_Record excerpts:_
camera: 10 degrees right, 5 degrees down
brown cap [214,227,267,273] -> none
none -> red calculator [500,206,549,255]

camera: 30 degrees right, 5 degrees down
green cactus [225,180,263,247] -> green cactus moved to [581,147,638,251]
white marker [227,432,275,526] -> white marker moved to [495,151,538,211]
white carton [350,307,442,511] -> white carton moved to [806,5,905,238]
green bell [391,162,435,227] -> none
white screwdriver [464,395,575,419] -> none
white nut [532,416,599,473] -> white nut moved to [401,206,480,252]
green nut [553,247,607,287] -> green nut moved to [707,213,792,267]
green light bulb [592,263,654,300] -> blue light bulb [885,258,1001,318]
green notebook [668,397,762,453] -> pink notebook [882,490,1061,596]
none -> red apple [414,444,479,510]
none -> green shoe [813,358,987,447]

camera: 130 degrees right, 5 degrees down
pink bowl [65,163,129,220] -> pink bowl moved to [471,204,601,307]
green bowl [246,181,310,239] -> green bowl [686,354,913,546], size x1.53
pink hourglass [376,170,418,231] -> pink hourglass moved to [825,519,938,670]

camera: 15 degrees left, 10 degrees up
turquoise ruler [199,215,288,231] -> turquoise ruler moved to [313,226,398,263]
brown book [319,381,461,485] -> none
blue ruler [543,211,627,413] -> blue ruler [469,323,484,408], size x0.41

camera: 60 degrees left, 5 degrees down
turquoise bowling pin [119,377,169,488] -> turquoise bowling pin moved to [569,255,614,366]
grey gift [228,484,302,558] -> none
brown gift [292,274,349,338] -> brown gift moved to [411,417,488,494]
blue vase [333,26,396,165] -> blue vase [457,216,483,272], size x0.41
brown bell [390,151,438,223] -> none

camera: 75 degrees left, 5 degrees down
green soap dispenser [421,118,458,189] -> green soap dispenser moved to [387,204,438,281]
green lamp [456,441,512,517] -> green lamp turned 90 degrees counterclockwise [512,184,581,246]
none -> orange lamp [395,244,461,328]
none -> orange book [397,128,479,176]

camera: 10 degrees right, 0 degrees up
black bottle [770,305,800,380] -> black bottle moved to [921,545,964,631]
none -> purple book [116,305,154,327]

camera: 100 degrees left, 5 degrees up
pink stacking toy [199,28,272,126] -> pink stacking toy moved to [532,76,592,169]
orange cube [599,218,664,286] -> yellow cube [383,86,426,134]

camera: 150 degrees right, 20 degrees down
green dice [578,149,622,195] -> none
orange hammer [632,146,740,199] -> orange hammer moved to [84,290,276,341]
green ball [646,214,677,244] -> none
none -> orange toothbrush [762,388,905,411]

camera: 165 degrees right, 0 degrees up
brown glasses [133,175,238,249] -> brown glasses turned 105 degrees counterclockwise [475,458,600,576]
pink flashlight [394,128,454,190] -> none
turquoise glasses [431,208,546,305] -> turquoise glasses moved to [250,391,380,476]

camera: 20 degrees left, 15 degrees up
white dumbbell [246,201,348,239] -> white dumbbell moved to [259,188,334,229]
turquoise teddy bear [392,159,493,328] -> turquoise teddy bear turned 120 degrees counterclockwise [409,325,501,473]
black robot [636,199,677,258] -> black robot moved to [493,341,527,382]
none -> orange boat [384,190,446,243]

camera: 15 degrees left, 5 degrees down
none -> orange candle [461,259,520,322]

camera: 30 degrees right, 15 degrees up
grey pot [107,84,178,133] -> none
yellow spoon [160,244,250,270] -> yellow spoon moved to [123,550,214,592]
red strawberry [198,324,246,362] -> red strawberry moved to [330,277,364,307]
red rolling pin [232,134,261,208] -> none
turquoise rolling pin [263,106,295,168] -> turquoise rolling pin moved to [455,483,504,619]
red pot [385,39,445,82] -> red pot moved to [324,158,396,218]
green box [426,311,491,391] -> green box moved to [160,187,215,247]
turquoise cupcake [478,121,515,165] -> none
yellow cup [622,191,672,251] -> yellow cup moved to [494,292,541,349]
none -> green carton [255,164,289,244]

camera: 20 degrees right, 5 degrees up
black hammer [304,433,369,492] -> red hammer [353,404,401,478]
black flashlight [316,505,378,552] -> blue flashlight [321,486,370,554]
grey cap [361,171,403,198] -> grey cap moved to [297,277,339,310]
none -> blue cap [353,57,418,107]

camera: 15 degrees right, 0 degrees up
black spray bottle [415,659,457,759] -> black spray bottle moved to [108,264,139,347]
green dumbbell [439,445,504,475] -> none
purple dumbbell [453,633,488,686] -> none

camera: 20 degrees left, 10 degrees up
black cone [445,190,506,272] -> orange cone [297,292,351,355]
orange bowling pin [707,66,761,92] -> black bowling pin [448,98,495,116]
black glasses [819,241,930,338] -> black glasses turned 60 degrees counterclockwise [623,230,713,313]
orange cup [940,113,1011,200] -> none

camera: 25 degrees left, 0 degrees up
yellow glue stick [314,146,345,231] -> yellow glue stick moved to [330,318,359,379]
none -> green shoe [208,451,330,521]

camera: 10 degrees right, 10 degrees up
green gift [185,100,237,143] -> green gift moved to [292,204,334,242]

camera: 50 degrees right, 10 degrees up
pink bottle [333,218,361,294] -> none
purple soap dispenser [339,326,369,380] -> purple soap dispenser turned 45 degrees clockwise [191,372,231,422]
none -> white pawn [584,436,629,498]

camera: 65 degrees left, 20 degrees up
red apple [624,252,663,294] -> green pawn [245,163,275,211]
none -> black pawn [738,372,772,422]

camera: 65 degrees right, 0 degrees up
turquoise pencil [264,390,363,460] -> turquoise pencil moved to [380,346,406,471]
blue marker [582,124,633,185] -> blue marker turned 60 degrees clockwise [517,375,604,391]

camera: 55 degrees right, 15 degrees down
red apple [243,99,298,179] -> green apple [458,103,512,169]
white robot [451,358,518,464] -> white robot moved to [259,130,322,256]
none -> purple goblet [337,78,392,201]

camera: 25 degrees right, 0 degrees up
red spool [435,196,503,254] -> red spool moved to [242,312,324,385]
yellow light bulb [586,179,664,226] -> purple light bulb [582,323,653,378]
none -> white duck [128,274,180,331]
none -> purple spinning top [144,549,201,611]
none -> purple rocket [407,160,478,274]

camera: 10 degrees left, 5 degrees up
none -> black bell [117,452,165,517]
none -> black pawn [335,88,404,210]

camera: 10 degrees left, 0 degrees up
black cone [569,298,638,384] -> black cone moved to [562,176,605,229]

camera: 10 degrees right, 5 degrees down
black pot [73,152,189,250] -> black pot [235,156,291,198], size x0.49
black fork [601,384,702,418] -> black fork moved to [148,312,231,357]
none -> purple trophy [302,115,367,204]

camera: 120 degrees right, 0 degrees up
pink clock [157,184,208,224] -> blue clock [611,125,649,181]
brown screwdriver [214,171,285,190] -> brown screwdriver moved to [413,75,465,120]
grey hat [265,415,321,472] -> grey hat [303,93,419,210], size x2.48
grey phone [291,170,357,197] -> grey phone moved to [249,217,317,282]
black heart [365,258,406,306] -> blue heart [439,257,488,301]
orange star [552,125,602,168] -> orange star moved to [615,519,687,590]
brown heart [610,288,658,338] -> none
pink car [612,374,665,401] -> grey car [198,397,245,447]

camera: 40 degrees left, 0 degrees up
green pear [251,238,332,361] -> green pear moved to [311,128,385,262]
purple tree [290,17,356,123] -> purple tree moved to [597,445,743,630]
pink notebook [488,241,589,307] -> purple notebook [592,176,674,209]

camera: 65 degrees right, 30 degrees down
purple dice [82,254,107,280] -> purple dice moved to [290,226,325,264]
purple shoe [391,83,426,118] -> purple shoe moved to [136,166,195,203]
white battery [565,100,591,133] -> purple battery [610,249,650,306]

_Task objective:_ Return every line of the data above in which "left" appears.

_Answer:_
camera: 15 degrees left, 10 degrees up
camera: 60 degrees left, 5 degrees down
camera: 75 degrees left, 5 degrees down
camera: 100 degrees left, 5 degrees up
camera: 20 degrees left, 15 degrees up
camera: 15 degrees left, 5 degrees down
camera: 20 degrees left, 10 degrees up
camera: 25 degrees left, 0 degrees up
camera: 65 degrees left, 20 degrees up
camera: 10 degrees left, 5 degrees up
camera: 10 degrees left, 0 degrees up
camera: 40 degrees left, 0 degrees up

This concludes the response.